- [Instructions for the task]
A faithful, complete transcription of the listing is required.

- [Recorded data]
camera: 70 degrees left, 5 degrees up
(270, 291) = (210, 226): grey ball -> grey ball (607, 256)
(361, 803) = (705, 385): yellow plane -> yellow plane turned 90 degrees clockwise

- [Answer to this problem]
camera: 70 degrees left, 5 degrees up
(270, 291) = (210, 226): grey ball -> grey ball (607, 256)
(361, 803) = (705, 385): yellow plane -> yellow plane turned 90 degrees clockwise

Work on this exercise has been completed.